%%

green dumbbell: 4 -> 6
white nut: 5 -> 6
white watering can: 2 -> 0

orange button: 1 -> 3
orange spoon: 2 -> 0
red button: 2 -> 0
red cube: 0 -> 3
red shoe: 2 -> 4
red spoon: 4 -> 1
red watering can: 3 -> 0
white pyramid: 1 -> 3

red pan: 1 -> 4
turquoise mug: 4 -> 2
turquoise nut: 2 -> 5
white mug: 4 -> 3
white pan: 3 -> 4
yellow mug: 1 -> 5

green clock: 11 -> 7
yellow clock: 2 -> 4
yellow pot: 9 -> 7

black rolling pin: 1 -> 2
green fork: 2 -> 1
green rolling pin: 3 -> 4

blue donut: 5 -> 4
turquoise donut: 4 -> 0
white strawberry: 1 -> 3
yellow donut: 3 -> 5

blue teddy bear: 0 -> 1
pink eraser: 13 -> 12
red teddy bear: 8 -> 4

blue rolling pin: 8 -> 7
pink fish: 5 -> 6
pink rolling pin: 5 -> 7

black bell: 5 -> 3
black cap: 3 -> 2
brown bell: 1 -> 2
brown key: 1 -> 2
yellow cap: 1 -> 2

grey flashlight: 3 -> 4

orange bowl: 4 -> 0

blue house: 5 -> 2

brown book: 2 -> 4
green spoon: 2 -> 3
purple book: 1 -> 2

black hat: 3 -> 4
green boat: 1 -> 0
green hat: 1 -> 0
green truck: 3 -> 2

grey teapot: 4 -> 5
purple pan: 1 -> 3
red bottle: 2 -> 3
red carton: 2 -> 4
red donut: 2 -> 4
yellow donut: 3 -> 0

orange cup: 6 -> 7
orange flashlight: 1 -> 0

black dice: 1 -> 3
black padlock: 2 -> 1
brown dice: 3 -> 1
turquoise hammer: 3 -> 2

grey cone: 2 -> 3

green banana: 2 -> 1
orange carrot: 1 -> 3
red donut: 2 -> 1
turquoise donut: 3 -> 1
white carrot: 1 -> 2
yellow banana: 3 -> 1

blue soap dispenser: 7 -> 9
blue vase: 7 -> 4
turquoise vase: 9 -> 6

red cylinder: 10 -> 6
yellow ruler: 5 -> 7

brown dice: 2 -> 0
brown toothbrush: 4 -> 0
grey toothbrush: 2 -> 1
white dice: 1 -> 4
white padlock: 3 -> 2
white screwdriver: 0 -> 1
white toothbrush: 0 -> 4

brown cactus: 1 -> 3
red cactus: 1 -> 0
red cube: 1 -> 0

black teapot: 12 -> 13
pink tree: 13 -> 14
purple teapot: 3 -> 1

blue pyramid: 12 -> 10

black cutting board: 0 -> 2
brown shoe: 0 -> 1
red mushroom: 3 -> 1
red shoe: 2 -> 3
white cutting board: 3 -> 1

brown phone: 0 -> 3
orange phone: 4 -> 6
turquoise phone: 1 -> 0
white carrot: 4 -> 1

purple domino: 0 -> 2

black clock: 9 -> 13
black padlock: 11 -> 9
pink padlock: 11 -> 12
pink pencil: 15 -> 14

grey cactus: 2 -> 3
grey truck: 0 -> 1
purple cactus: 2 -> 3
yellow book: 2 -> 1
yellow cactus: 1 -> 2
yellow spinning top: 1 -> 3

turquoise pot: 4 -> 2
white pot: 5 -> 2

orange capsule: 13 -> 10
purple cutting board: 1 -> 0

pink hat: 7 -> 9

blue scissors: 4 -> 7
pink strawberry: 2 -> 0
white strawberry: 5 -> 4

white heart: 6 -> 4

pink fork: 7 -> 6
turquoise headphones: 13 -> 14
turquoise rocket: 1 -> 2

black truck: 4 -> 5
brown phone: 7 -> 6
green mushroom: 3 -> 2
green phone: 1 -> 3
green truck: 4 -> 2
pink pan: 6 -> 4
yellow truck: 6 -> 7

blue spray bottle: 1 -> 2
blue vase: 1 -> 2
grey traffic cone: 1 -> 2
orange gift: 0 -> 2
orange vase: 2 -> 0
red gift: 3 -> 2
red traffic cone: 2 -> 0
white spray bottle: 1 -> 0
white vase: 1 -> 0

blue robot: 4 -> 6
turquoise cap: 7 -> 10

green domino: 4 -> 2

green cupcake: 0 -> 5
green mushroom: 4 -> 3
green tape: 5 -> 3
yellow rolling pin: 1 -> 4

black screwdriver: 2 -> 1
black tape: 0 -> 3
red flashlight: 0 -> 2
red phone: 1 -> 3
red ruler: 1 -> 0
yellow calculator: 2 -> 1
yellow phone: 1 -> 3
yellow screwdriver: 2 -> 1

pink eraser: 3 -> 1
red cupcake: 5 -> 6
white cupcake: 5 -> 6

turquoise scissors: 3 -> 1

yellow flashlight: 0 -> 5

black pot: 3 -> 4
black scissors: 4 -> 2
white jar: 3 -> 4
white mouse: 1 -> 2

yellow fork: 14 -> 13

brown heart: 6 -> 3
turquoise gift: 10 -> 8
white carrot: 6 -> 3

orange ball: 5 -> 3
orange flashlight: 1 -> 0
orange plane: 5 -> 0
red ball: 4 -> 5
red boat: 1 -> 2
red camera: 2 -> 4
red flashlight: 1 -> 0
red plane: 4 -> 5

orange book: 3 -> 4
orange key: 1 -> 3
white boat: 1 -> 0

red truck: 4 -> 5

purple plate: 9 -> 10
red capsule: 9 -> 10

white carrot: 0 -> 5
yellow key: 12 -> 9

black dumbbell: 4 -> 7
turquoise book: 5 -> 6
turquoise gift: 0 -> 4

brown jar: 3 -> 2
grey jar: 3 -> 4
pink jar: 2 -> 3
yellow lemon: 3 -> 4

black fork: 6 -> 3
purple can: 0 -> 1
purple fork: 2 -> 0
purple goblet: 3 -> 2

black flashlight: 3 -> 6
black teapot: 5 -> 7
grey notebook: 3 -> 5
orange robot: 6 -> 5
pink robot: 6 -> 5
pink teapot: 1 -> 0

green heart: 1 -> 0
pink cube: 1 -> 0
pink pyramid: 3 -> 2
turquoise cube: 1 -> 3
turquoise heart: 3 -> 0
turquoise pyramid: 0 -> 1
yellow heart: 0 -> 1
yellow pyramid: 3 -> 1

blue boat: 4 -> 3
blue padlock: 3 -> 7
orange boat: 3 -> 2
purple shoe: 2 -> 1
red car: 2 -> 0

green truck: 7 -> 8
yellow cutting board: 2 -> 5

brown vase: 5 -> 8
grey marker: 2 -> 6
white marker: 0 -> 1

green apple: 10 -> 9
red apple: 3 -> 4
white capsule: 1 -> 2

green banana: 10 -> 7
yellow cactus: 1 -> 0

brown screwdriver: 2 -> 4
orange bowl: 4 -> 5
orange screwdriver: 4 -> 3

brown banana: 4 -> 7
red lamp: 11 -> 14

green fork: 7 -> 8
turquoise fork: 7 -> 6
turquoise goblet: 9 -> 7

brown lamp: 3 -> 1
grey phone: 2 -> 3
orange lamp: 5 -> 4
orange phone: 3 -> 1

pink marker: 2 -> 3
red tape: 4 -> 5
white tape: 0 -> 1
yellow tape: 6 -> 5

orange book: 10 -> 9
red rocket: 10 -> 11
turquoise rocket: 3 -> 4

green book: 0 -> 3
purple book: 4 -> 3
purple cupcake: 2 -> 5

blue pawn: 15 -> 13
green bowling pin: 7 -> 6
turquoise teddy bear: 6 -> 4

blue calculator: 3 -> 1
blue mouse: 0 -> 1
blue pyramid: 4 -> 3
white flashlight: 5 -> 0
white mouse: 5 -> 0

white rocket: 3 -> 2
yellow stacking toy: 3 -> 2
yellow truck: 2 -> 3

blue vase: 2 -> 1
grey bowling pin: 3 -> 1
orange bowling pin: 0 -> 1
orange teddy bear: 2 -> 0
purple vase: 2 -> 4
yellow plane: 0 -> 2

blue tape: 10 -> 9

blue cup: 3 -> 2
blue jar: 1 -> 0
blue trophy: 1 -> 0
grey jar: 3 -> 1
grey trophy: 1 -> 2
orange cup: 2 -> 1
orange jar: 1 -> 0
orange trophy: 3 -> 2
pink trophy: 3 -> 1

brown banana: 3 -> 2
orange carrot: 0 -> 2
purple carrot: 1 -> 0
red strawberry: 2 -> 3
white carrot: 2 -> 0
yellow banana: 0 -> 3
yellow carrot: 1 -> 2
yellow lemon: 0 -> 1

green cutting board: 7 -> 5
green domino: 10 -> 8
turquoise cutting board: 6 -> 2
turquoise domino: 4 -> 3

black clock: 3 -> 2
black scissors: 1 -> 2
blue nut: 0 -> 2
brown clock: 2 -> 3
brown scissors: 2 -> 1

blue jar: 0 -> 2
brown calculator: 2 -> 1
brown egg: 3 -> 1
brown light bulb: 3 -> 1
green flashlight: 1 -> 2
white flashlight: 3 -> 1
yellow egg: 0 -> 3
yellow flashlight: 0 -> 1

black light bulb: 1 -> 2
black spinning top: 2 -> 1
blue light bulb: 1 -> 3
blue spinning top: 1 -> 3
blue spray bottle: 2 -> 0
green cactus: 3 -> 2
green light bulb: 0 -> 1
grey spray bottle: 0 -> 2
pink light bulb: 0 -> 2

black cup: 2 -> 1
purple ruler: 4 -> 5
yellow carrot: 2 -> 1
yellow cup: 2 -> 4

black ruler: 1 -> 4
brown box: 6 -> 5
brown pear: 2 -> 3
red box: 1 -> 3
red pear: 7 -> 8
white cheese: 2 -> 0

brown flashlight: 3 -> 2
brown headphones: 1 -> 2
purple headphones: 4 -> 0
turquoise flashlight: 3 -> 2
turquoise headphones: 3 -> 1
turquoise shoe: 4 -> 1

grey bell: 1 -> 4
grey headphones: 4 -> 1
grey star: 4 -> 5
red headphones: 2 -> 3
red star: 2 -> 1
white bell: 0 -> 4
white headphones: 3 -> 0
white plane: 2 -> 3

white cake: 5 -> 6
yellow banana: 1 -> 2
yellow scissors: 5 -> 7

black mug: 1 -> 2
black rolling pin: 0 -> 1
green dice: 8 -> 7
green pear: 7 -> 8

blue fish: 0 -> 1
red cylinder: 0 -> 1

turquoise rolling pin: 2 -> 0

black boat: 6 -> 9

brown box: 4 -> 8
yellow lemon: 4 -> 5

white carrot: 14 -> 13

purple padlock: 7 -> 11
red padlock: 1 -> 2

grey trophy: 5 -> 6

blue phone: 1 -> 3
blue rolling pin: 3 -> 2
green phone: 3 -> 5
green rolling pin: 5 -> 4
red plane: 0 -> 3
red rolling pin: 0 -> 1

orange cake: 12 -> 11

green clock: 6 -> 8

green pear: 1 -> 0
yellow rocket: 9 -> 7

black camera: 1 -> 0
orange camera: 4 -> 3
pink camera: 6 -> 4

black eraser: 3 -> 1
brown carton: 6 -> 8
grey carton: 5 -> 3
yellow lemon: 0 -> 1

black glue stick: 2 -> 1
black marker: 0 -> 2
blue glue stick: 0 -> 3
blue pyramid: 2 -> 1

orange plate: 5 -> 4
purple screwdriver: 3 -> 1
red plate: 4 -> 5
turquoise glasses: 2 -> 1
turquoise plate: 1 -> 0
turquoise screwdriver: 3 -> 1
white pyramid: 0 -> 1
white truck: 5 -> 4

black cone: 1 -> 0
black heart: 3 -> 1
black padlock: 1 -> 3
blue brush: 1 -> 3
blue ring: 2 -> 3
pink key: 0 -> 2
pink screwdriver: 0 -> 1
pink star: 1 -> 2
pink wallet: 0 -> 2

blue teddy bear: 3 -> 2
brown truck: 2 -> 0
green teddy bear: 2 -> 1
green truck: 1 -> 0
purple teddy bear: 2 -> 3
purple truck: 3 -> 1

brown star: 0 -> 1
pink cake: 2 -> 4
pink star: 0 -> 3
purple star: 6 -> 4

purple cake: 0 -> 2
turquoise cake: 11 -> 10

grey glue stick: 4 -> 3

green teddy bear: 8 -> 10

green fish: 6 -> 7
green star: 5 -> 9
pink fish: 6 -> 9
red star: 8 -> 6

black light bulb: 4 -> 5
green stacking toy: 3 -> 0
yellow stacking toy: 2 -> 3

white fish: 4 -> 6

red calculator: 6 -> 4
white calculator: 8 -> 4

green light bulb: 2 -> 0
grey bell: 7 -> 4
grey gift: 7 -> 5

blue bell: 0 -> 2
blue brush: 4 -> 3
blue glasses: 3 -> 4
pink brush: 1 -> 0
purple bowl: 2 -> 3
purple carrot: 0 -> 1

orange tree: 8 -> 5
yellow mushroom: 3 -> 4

%%

Only one part of the material above is to be transcribed, namely the lines starting with the line that has "turquoise mug: 4 -> 2" and going on through the line that has "yellow donut: 3 -> 5", exactly as they stand.

turquoise mug: 4 -> 2
turquoise nut: 2 -> 5
white mug: 4 -> 3
white pan: 3 -> 4
yellow mug: 1 -> 5

green clock: 11 -> 7
yellow clock: 2 -> 4
yellow pot: 9 -> 7

black rolling pin: 1 -> 2
green fork: 2 -> 1
green rolling pin: 3 -> 4

blue donut: 5 -> 4
turquoise donut: 4 -> 0
white strawberry: 1 -> 3
yellow donut: 3 -> 5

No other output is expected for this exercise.